_PROBLEM_:
Can you rewrite the records in the stretch from the line containing "Modou (693, 210)" through the line containing "Image resolution: width=849", requests included, scaling every coordinate in the answers by 1.3 and rounding to whole numbers with halves going up? Leave the numbers in the requests unchanged, and return only these lines.

_DATASET EXCERPTS_:
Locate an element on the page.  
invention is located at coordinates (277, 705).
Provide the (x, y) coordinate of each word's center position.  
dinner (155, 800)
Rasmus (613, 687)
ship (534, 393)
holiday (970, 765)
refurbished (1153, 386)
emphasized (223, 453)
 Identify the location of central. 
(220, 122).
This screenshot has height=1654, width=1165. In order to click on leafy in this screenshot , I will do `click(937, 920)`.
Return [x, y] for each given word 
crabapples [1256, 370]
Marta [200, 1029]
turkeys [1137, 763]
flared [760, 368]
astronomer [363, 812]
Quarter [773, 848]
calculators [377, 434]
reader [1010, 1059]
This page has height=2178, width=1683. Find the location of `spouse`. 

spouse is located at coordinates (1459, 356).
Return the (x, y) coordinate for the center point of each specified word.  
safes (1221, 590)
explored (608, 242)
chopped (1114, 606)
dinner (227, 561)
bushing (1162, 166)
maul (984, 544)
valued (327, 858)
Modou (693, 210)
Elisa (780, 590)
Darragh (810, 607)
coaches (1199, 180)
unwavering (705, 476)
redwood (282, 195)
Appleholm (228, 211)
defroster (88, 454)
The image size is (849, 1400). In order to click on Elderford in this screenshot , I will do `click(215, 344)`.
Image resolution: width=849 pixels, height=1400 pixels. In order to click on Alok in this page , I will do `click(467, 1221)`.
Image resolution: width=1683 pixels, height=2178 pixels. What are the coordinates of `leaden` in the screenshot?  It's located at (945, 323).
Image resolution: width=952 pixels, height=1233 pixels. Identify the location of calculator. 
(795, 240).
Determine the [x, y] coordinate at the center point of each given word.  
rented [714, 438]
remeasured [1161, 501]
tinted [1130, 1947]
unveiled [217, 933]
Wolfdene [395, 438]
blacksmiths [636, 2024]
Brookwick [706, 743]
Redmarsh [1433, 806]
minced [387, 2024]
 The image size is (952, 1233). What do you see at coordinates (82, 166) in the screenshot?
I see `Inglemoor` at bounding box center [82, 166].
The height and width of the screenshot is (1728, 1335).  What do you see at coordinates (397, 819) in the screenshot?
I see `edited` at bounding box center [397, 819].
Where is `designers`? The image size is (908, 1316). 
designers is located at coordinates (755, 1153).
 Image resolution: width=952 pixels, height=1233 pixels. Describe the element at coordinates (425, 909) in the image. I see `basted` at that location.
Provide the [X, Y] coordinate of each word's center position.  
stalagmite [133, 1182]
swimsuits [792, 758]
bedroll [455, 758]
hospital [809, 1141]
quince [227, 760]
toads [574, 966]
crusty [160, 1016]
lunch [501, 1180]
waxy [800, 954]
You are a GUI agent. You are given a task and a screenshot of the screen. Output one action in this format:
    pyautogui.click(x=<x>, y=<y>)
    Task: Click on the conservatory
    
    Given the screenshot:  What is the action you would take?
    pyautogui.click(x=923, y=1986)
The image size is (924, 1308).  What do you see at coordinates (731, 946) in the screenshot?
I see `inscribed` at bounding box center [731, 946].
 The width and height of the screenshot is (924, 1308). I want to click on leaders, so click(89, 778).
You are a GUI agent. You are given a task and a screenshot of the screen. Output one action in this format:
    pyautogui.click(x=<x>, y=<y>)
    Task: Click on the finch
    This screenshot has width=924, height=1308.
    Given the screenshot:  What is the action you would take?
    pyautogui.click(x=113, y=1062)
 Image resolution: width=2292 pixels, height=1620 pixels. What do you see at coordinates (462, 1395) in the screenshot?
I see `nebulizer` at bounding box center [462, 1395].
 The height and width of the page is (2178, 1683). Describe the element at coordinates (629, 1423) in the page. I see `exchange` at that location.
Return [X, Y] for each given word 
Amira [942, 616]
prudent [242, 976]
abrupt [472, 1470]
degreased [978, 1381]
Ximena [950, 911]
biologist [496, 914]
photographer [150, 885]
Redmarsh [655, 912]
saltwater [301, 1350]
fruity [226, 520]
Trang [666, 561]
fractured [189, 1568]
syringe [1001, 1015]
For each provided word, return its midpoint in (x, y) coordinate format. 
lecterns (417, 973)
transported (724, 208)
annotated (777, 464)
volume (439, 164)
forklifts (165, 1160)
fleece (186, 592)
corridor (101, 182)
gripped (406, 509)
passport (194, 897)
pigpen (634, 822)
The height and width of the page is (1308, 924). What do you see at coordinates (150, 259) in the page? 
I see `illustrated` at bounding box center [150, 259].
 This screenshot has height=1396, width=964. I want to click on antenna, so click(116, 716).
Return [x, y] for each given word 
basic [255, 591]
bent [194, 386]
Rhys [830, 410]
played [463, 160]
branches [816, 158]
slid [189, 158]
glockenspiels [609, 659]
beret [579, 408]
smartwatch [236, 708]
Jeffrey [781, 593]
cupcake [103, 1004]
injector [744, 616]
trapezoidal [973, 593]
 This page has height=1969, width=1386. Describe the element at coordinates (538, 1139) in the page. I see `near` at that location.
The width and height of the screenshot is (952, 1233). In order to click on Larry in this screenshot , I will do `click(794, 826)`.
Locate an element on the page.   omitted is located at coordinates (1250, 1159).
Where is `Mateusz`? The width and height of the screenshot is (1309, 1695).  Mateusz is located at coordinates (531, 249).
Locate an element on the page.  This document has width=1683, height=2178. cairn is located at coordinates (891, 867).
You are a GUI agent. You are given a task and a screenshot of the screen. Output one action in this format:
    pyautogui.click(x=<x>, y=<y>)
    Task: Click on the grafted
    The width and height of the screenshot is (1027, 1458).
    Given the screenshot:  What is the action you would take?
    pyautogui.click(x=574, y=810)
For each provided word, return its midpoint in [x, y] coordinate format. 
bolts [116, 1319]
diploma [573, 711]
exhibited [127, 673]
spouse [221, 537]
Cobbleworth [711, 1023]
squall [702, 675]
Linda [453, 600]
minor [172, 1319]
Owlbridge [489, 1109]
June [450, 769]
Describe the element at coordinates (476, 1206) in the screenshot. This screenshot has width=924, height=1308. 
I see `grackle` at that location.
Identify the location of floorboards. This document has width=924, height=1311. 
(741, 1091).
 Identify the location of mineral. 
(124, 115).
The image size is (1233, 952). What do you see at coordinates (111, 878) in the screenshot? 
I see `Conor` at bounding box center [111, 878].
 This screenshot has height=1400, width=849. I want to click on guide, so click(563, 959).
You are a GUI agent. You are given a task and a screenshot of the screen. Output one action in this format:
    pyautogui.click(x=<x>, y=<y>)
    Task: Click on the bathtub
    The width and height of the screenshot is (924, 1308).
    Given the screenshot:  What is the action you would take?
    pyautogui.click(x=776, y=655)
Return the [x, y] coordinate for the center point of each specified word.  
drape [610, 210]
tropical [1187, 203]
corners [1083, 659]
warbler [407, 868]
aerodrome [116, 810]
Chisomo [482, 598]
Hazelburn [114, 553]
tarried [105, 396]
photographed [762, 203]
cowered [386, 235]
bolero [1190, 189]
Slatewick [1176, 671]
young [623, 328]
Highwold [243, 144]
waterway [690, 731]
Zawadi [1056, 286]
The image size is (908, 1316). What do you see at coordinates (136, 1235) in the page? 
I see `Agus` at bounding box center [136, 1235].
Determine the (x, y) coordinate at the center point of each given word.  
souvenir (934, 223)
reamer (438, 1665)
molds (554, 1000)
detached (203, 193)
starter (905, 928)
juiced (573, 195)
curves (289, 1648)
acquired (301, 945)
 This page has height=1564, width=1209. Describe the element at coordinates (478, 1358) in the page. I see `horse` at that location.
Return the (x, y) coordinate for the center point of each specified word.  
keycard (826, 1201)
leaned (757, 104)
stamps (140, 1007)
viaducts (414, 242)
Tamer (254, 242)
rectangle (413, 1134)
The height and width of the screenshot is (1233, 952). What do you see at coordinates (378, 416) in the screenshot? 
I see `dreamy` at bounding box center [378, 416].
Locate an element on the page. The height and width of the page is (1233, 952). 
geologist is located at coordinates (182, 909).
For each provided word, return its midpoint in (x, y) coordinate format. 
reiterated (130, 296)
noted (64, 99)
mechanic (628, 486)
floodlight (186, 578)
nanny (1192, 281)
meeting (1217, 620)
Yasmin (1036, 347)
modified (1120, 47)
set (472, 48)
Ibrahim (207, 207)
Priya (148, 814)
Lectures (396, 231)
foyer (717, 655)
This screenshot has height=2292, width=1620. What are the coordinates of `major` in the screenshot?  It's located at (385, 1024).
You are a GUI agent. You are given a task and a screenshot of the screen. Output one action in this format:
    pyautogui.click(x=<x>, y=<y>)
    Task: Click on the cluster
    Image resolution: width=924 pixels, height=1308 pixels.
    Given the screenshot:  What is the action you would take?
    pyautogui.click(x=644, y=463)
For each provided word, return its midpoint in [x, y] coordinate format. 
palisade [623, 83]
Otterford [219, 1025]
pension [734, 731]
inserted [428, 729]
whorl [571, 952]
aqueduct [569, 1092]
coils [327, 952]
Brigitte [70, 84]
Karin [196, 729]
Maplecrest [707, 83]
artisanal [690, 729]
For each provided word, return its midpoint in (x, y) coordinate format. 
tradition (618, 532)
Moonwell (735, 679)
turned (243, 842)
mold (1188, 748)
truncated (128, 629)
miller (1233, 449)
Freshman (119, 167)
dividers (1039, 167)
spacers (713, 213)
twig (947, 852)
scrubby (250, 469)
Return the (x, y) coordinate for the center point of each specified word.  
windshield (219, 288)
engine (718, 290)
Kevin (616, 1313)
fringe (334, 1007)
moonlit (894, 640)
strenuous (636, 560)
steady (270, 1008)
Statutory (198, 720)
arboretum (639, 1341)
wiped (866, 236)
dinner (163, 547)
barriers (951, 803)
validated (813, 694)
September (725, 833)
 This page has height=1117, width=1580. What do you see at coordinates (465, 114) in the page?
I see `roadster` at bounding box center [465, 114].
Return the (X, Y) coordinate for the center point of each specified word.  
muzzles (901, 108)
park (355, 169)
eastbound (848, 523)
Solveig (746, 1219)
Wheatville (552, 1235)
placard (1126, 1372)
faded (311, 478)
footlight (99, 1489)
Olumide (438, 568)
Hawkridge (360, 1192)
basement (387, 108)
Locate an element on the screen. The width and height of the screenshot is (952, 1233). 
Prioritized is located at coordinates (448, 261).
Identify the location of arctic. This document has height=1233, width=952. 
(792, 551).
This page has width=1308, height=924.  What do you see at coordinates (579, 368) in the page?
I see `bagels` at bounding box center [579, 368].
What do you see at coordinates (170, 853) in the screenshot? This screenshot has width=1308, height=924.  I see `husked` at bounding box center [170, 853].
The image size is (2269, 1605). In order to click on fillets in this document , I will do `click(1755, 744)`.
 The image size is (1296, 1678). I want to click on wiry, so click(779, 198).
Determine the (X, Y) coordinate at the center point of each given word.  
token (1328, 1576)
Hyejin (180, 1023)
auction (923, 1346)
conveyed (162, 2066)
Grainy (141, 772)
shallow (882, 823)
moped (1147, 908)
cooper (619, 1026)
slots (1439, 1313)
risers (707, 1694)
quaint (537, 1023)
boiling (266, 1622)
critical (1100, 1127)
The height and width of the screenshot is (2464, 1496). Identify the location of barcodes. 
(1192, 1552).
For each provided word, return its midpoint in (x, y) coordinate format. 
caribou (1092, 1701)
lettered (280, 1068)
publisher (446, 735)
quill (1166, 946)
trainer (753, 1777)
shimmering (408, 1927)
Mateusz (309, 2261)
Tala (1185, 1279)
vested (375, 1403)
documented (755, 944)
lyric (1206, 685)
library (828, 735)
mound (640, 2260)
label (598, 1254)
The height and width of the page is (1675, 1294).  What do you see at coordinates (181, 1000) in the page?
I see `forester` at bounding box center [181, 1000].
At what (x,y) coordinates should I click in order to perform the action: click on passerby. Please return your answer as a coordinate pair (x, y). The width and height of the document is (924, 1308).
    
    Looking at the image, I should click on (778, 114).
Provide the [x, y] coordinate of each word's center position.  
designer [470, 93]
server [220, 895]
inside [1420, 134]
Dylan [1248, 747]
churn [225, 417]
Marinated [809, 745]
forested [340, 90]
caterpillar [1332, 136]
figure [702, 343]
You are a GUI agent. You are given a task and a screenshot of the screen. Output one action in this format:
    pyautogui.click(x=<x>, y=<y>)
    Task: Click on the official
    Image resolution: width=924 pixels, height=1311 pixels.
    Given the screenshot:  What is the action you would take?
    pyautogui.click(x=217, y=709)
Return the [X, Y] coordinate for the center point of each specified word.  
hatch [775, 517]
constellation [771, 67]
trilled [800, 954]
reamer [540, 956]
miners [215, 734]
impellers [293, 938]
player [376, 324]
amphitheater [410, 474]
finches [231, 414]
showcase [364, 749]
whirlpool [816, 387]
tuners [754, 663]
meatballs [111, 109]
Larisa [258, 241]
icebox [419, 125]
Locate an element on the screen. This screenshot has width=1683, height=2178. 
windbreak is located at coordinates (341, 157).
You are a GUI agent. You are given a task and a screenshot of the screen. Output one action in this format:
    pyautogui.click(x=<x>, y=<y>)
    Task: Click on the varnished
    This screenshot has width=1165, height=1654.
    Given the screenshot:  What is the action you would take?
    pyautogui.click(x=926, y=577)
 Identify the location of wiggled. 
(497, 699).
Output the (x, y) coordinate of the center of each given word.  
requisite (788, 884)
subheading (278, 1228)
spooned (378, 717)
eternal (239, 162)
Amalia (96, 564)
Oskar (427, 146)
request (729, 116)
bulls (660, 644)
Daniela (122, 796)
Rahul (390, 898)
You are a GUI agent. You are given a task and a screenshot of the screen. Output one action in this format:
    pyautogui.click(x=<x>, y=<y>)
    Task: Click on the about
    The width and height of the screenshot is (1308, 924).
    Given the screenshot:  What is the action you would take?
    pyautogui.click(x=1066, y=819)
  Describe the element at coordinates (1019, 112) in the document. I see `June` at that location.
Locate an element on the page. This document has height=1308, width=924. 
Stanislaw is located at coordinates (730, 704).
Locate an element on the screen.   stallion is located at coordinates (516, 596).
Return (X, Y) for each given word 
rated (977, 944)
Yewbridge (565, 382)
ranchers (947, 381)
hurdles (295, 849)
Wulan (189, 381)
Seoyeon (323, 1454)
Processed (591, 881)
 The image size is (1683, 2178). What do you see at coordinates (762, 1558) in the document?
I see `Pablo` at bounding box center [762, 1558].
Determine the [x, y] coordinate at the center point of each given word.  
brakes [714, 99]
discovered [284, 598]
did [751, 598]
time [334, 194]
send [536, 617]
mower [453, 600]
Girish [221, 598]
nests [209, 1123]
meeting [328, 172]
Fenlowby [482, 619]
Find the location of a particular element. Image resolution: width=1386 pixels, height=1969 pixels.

_COMPLETE OUTPUT_:
Modou (901, 273)
Elisa (1014, 767)
Darragh (1053, 789)
coaches (1559, 234)
unwavering (917, 619)
redwood (367, 254)
Appleholm (296, 274)
defroster (114, 590)
The image size is (849, 1400). In order to click on Elderford in this screenshot , I will do `click(280, 447)`.
Image resolution: width=849 pixels, height=1400 pixels. In order to click on Alok in this page , I will do `click(607, 1587)`.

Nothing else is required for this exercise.